ABOUT THIS TASK »
From the line holding "RADIO2 pin MISO: D9 -> D3" to the final line of the entries, set down each line exactly, including both, and nothing more.

**** SUPPLIED DATA ****

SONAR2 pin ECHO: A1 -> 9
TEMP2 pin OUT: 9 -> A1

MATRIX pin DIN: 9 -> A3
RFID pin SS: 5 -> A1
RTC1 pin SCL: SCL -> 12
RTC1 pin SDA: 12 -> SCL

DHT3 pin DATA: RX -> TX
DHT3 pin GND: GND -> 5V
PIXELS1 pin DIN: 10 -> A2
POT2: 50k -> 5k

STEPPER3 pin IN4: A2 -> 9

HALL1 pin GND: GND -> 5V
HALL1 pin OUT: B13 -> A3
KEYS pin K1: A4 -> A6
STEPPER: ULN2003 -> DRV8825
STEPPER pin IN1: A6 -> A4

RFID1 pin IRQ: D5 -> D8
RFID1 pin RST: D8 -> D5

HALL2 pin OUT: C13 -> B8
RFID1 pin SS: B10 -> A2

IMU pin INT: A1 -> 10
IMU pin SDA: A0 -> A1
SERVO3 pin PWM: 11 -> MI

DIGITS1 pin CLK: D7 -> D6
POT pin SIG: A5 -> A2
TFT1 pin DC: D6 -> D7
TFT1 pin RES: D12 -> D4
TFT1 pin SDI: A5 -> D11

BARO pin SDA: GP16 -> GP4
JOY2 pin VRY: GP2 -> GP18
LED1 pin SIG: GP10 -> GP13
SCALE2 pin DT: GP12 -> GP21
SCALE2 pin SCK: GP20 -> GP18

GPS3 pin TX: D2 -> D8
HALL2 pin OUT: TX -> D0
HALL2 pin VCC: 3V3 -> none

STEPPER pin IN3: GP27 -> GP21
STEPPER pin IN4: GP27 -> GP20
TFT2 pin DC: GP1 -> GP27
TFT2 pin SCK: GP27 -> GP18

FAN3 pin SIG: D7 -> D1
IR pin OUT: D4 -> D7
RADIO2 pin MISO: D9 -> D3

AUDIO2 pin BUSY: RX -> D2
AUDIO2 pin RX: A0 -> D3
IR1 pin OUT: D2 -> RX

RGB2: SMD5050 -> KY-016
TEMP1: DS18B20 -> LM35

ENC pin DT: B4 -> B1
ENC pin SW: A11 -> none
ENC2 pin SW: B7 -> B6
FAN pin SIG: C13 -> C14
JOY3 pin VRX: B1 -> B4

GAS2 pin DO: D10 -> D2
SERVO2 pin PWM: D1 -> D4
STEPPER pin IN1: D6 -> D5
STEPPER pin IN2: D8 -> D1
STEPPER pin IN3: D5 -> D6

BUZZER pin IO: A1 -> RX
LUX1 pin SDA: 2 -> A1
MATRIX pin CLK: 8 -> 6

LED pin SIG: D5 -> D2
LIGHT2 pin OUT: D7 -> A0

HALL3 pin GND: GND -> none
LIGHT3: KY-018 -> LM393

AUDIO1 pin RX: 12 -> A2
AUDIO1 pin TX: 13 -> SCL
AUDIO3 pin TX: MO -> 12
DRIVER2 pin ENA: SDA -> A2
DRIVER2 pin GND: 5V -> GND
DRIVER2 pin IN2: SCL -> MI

****

RESULT OF THIS EXERCISE »
RADIO2 pin MISO: D9 -> D3

AUDIO2 pin BUSY: RX -> D2
AUDIO2 pin RX: A0 -> D3
IR1 pin OUT: D2 -> RX

RGB2: SMD5050 -> KY-016
TEMP1: DS18B20 -> LM35

ENC pin DT: B4 -> B1
ENC pin SW: A11 -> none
ENC2 pin SW: B7 -> B6
FAN pin SIG: C13 -> C14
JOY3 pin VRX: B1 -> B4

GAS2 pin DO: D10 -> D2
SERVO2 pin PWM: D1 -> D4
STEPPER pin IN1: D6 -> D5
STEPPER pin IN2: D8 -> D1
STEPPER pin IN3: D5 -> D6

BUZZER pin IO: A1 -> RX
LUX1 pin SDA: 2 -> A1
MATRIX pin CLK: 8 -> 6

LED pin SIG: D5 -> D2
LIGHT2 pin OUT: D7 -> A0

HALL3 pin GND: GND -> none
LIGHT3: KY-018 -> LM393

AUDIO1 pin RX: 12 -> A2
AUDIO1 pin TX: 13 -> SCL
AUDIO3 pin TX: MO -> 12
DRIVER2 pin ENA: SDA -> A2
DRIVER2 pin GND: 5V -> GND
DRIVER2 pin IN2: SCL -> MI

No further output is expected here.